The output consists only of the lines from the one with "J101 pin 1: none -> +12V" through the end of the records, each printed exactly, and contains no pictures.
------ RAW DATA ------
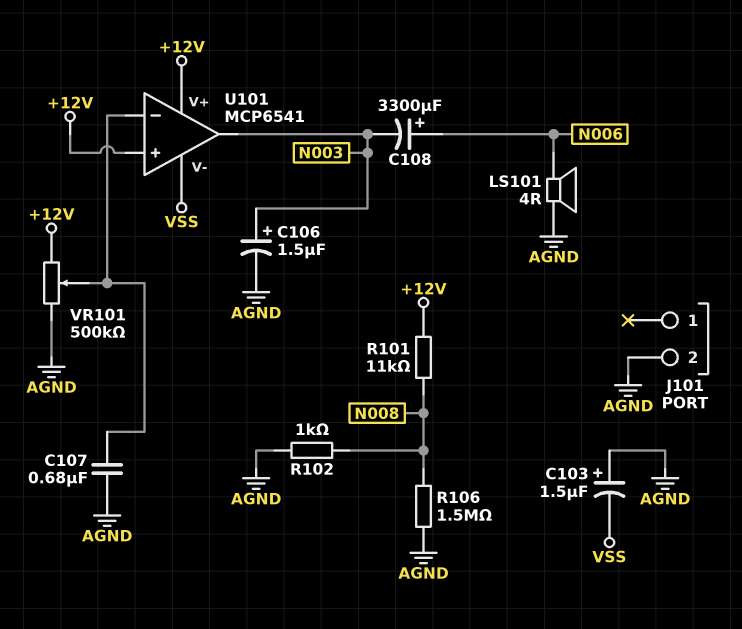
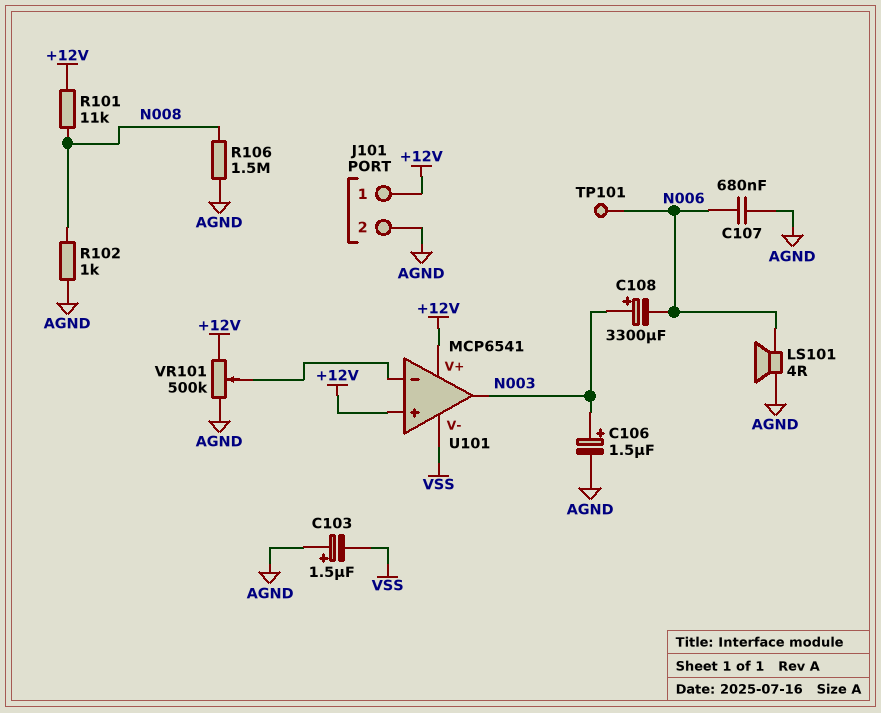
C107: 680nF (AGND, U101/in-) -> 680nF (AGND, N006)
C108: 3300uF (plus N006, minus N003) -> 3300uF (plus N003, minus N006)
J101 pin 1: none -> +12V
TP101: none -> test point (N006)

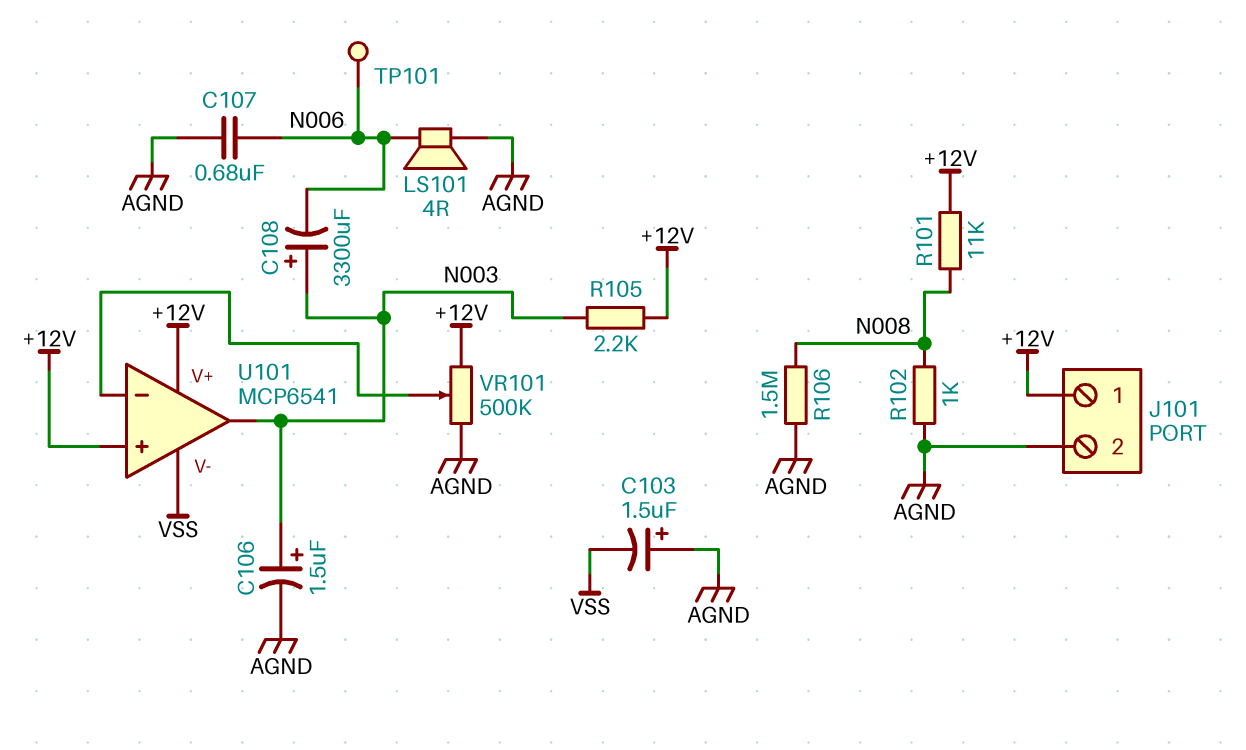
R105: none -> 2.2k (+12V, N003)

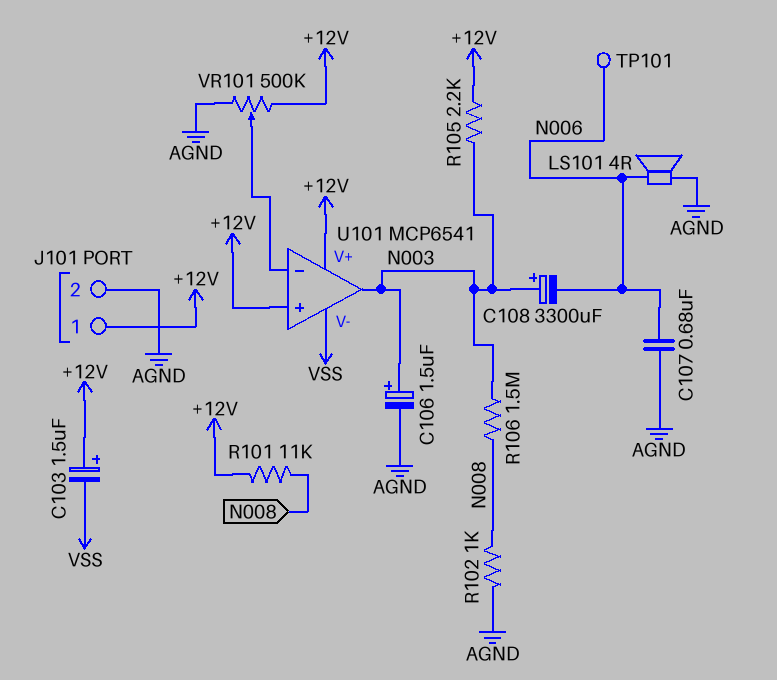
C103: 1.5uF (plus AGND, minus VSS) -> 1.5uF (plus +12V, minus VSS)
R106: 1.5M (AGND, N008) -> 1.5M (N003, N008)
------
**EXPECTED ANSWER**
J101 pin 1: none -> +12V
TP101: none -> test point (N006)

R105: none -> 2.2k (+12V, N003)

C103: 1.5uF (plus AGND, minus VSS) -> 1.5uF (plus +12V, minus VSS)
R106: 1.5M (AGND, N008) -> 1.5M (N003, N008)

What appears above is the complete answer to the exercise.